• PROVIDED INFORMATION:
*-*-*
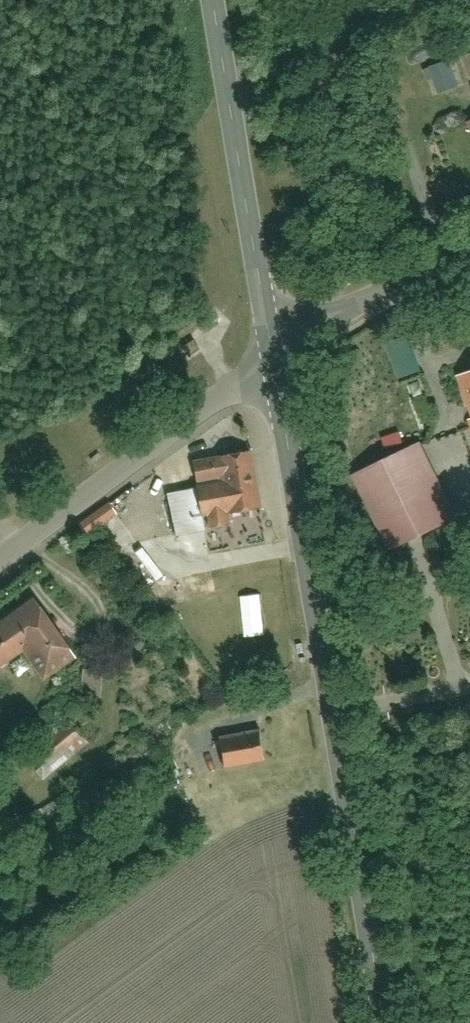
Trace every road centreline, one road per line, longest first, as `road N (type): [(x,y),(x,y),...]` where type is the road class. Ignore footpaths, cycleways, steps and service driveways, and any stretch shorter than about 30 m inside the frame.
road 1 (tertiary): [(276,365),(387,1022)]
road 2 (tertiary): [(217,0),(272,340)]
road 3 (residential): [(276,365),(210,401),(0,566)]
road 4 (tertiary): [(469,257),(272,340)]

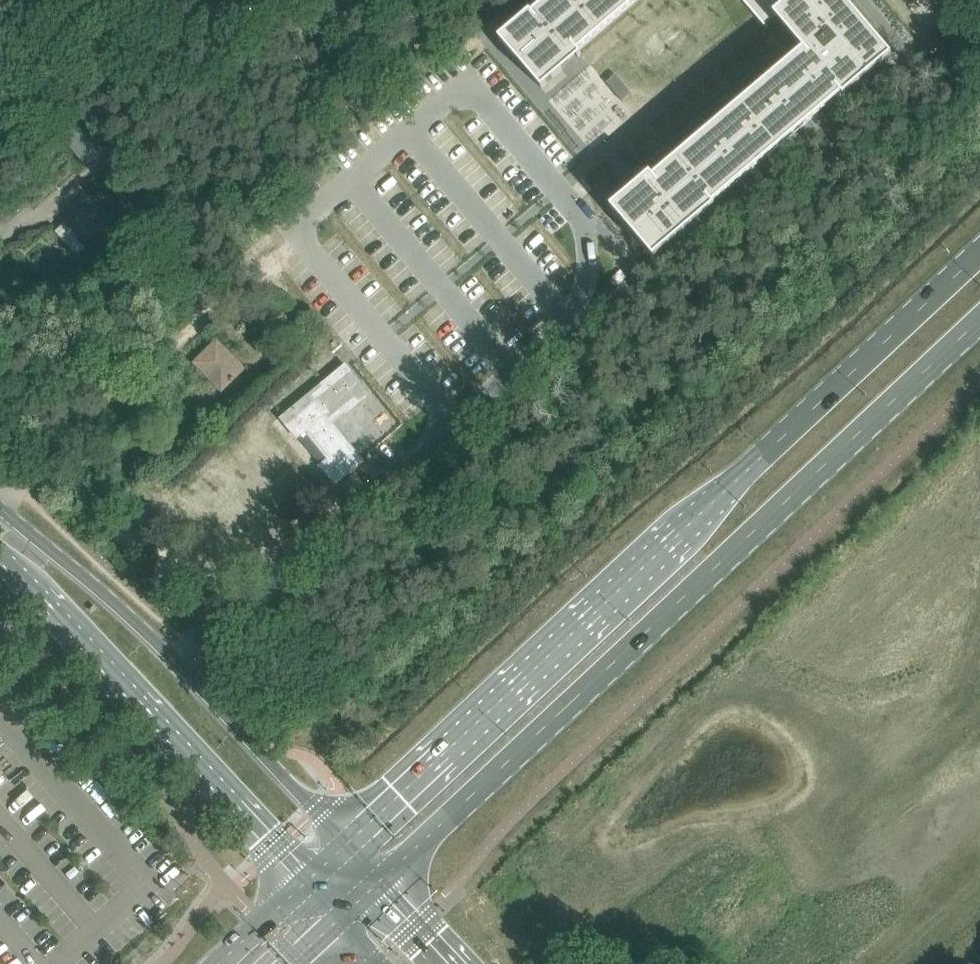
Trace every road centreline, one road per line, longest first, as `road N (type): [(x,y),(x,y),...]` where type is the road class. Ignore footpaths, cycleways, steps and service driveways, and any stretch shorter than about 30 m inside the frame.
*-*-*
• WHAT THE EXERCISE ASKS: Exact reproduction of the entries above is what's needed; images stay out.

• EXERCISE OUTPUT:
Trace every road centreline, one road per line, longest first, as `road N (type): [(x,y),(x,y),...]` where type is the road class. Ignore footpaths, cycleways, steps and service driveways, and any stretch shorter than about 30 m inside the frame.
road 1 (tertiary): [(276,365),(387,1022)]
road 2 (tertiary): [(217,0),(272,340)]
road 3 (residential): [(276,365),(210,401),(0,566)]
road 4 (tertiary): [(469,257),(272,340)]

Trace every road centreline, one road per line, longest first, as `road N (type): [(x,y),(x,y),...]` where type is the road class. Ignore footpaths, cycleways, steps and service driveways, and any stretch shorter than about 30 m inside the frame.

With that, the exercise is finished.